Every line that holds the word "cone" needs to be copied from the data below.
BEGIN DATASET RECORDS
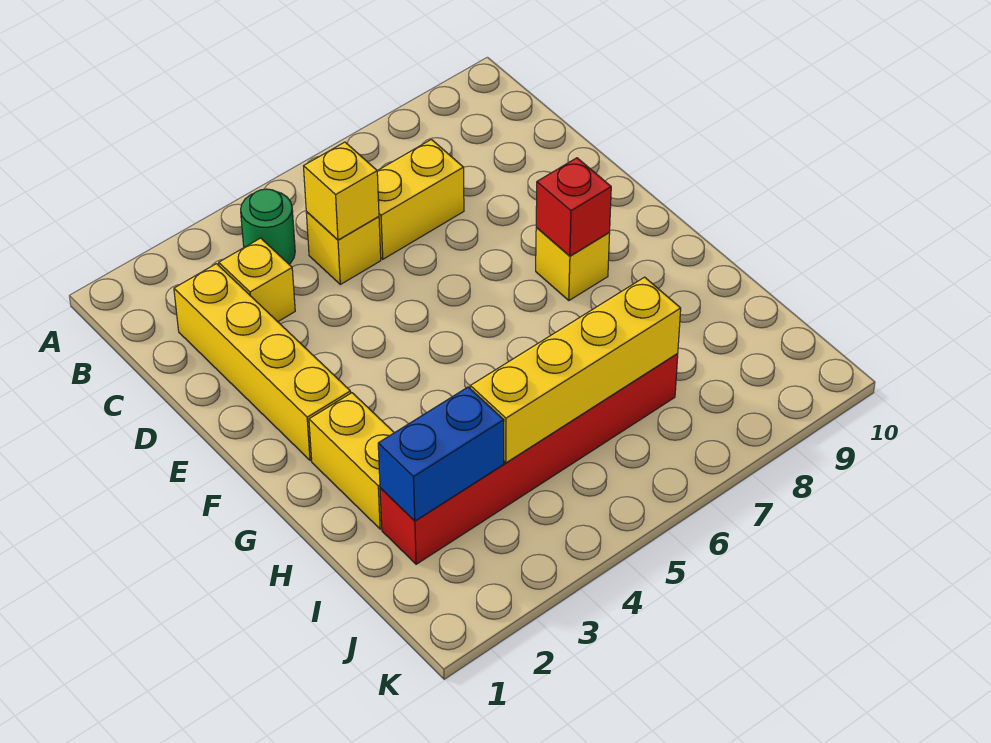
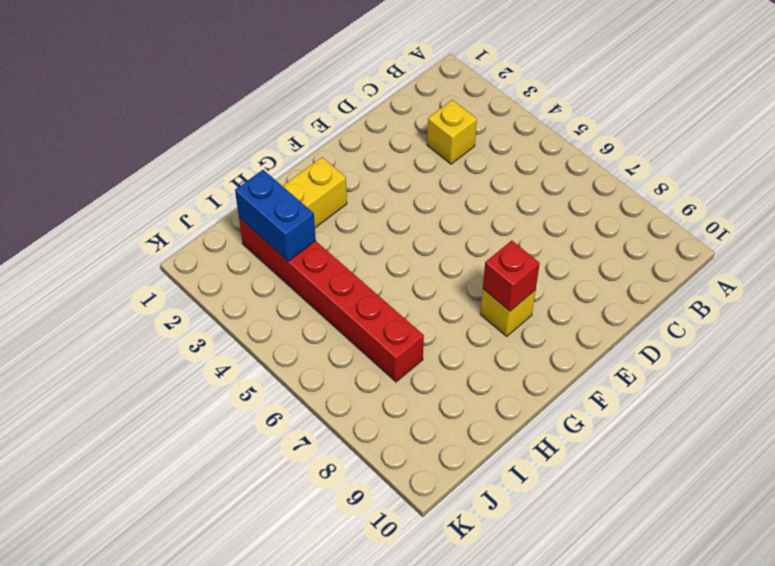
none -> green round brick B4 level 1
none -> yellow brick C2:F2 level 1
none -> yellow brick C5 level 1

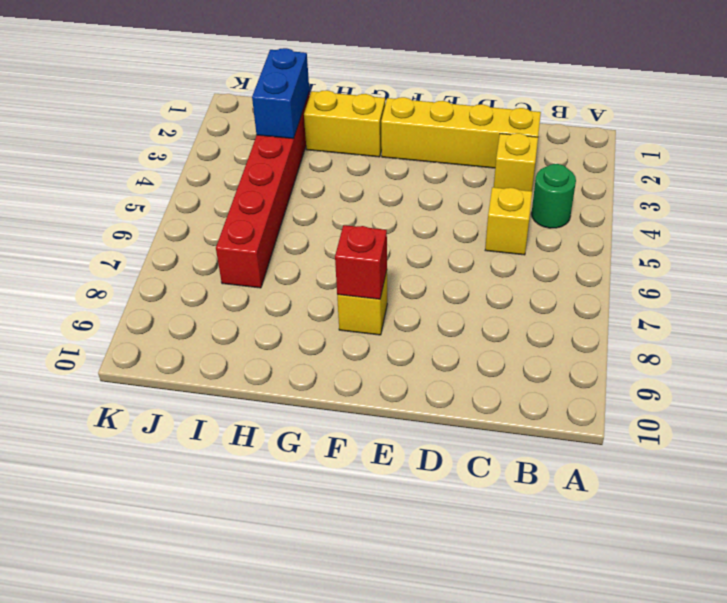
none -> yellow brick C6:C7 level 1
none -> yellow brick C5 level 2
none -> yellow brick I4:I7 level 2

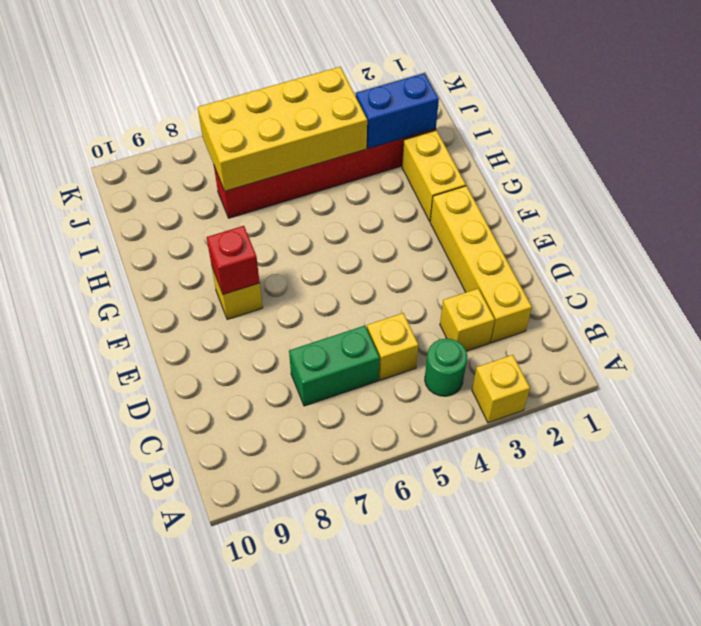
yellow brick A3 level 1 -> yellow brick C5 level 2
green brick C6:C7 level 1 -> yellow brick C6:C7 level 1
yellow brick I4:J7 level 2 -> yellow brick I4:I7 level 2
END DATASET RECORDS
BEGIN DATASET RECORDS
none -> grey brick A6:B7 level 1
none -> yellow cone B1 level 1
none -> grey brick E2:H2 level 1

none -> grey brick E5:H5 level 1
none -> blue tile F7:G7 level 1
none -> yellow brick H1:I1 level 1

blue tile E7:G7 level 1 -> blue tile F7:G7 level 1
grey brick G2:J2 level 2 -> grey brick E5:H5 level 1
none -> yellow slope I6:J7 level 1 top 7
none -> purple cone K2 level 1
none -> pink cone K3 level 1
END DATASET RECORDS
BEGIN DATASET RECORDS
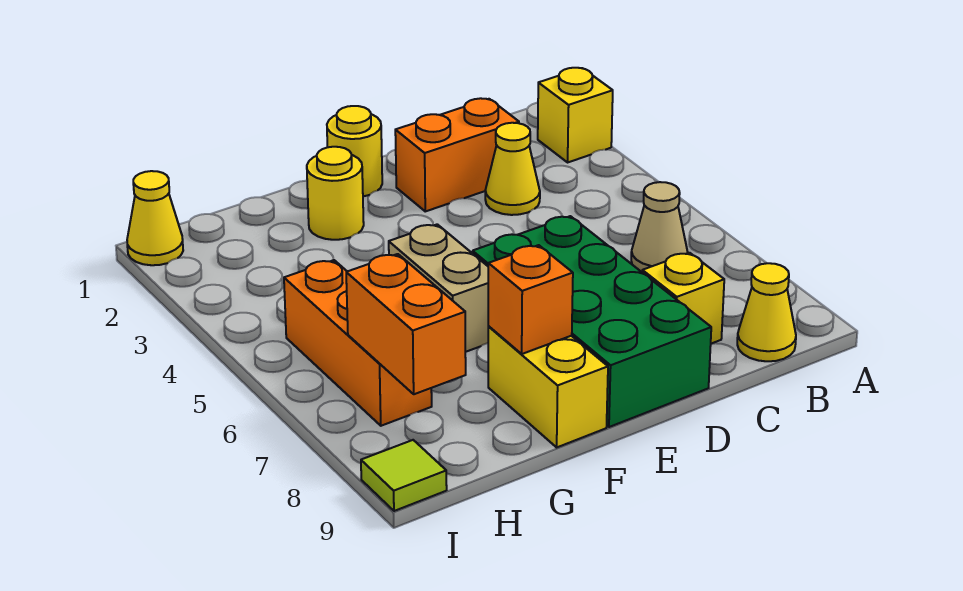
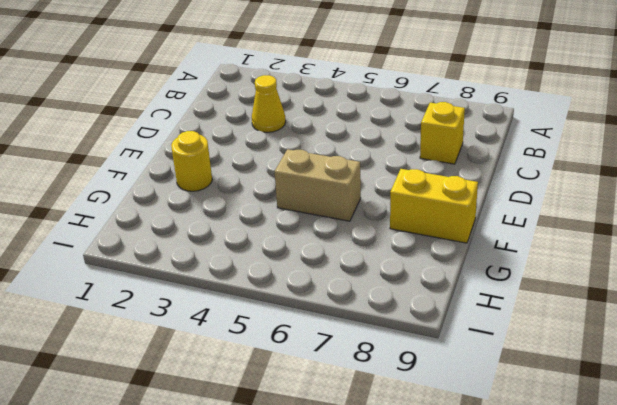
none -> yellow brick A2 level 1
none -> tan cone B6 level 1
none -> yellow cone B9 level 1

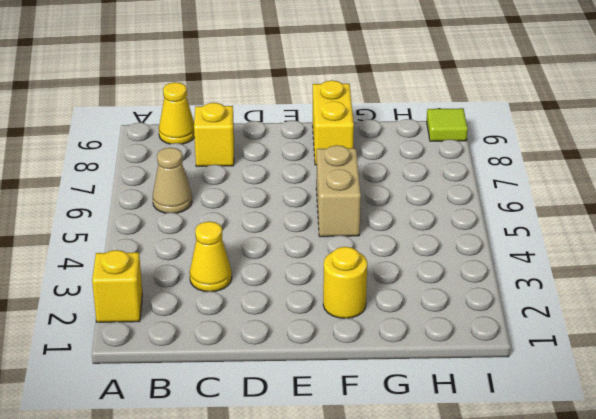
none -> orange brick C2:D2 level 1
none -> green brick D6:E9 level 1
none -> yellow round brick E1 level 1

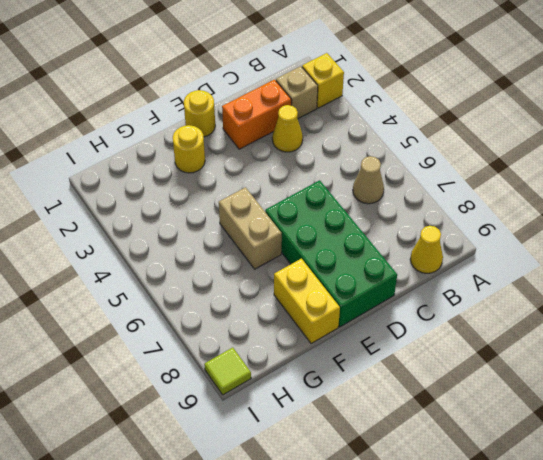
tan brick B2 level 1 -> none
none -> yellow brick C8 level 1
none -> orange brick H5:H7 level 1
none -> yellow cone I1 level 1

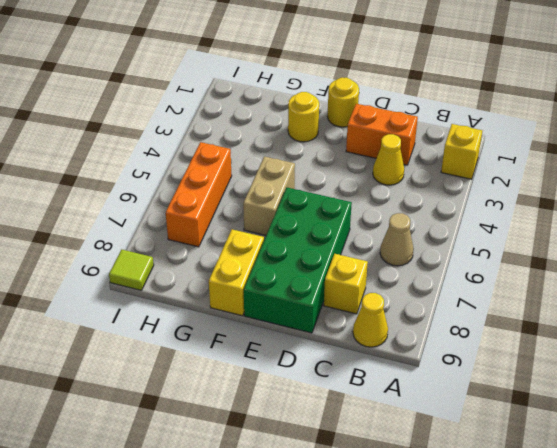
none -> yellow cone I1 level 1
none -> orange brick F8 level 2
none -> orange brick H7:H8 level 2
END DATASET RECORDS
WRITTEN SOLUTION →
none -> yellow cone B1 level 1
none -> purple cone K2 level 1
none -> pink cone K3 level 1
none -> tan cone B6 level 1
none -> yellow cone B9 level 1
none -> yellow cone I1 level 1
none -> yellow cone I1 level 1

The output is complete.